### ASSIGNMENT
From the line with "grey 1x6 brick" through the line with "none -> cyan 1x1 cone [516,571,577,659]", inclusive, return each line of the data below exactly and leave the rest out.

▽

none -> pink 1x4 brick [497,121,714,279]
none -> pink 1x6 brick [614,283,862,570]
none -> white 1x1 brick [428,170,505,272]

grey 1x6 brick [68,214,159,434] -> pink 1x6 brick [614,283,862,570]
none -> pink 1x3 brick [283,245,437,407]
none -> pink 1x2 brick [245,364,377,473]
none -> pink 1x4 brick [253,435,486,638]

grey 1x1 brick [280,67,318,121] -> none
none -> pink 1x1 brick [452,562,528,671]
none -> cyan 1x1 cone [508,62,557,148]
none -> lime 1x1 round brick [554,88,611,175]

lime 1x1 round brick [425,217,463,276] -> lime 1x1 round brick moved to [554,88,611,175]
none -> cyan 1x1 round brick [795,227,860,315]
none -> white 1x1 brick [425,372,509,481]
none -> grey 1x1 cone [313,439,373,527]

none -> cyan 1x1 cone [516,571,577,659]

△
▽

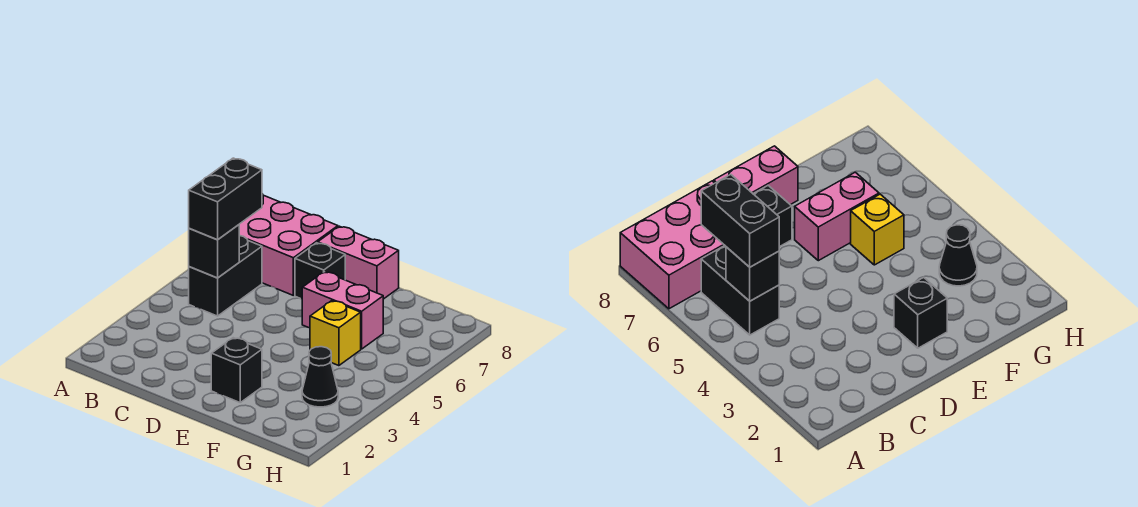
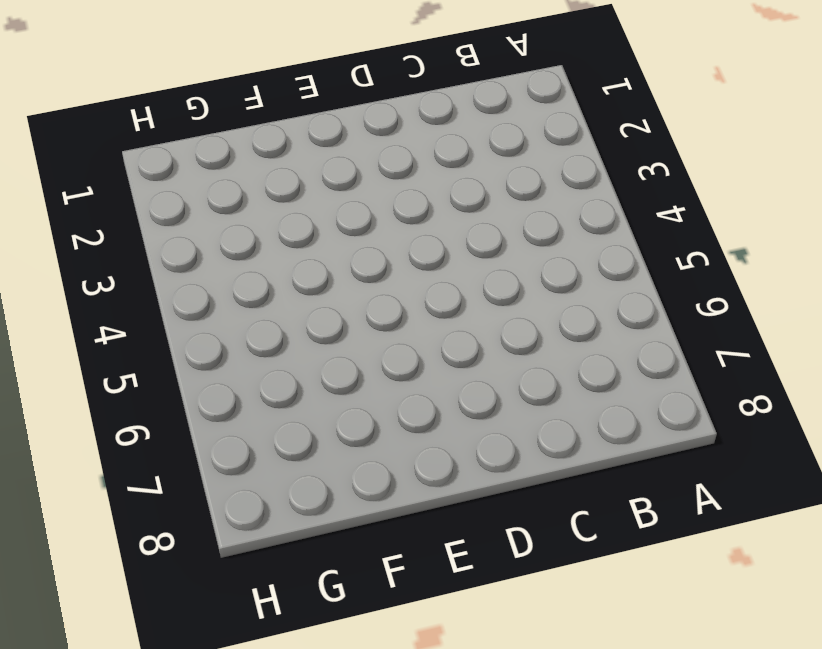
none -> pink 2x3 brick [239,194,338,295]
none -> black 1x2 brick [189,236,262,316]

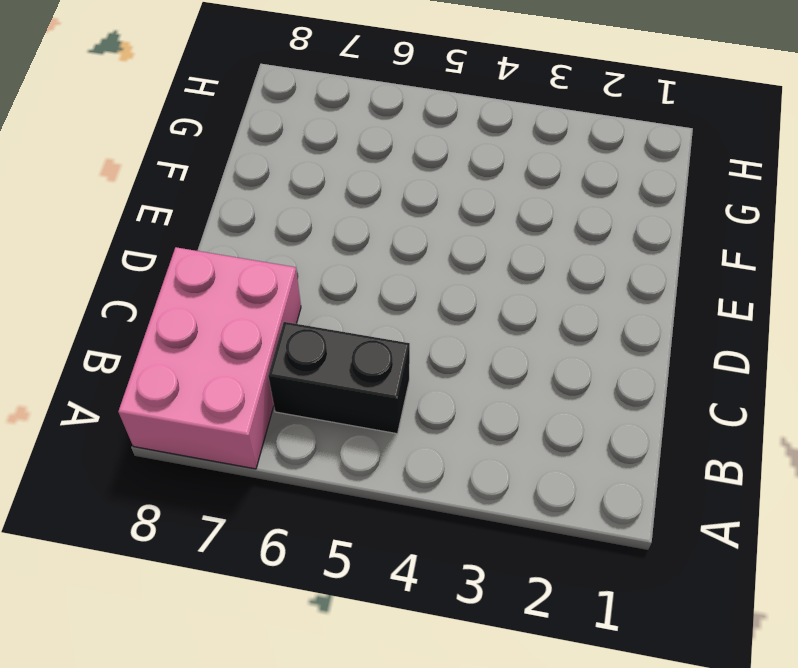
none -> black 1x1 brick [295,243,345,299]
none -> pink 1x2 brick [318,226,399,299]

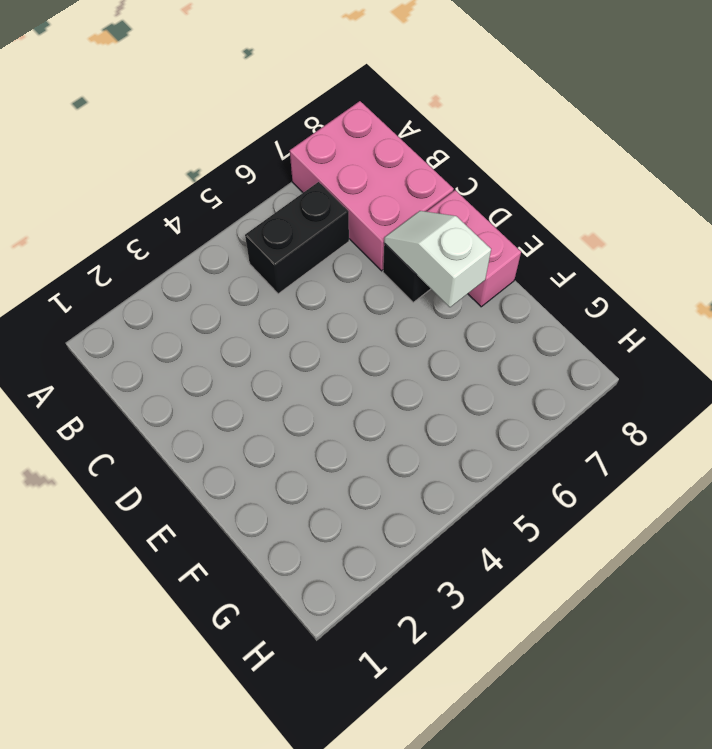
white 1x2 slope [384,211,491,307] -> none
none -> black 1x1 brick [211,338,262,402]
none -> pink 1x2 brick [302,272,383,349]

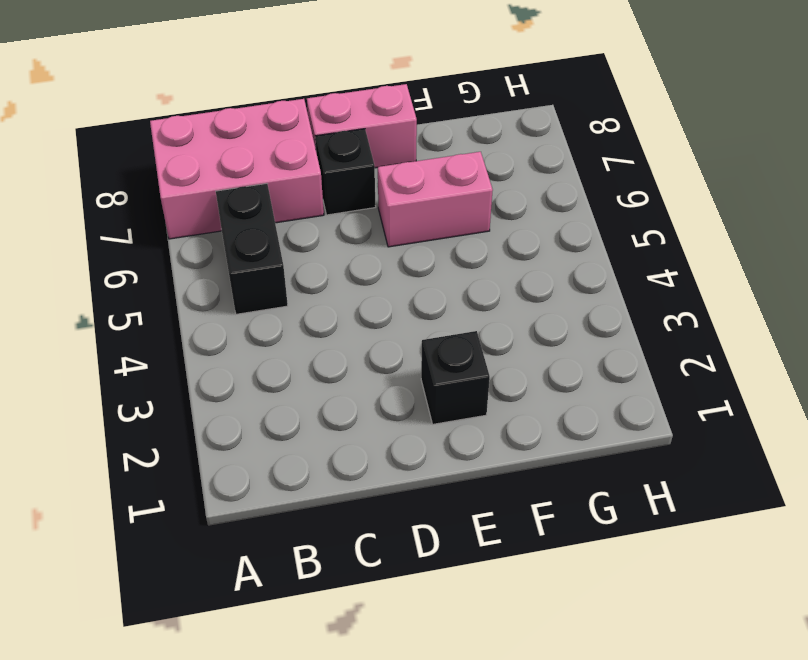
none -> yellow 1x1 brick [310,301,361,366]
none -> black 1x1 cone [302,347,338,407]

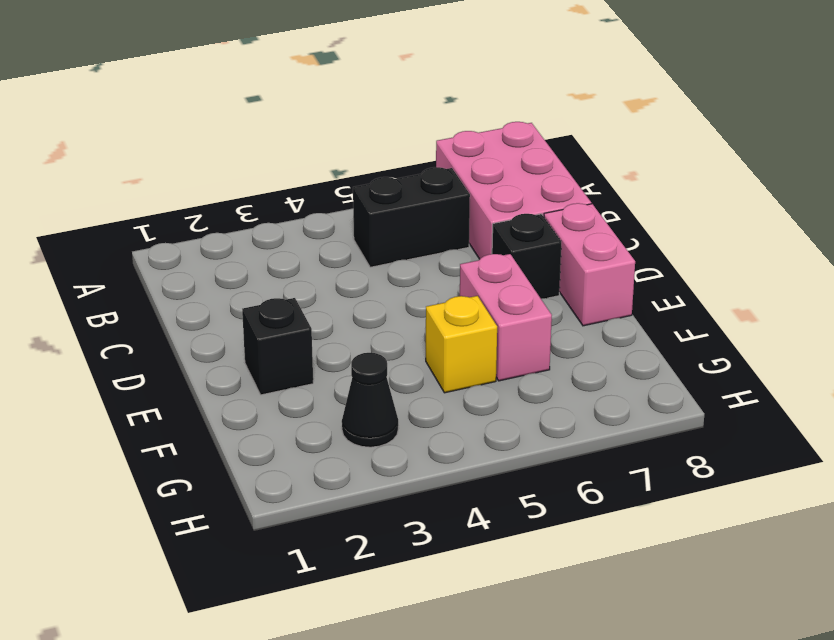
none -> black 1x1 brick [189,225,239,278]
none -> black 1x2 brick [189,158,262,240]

△

### RESPONSE TO THE TASK
grey 1x6 brick [68,214,159,434] -> pink 1x6 brick [614,283,862,570]
none -> pink 1x3 brick [283,245,437,407]
none -> pink 1x2 brick [245,364,377,473]
none -> pink 1x4 brick [253,435,486,638]

grey 1x1 brick [280,67,318,121] -> none
none -> pink 1x1 brick [452,562,528,671]
none -> cyan 1x1 cone [508,62,557,148]
none -> lime 1x1 round brick [554,88,611,175]

lime 1x1 round brick [425,217,463,276] -> lime 1x1 round brick moved to [554,88,611,175]
none -> cyan 1x1 round brick [795,227,860,315]
none -> white 1x1 brick [425,372,509,481]
none -> grey 1x1 cone [313,439,373,527]

none -> cyan 1x1 cone [516,571,577,659]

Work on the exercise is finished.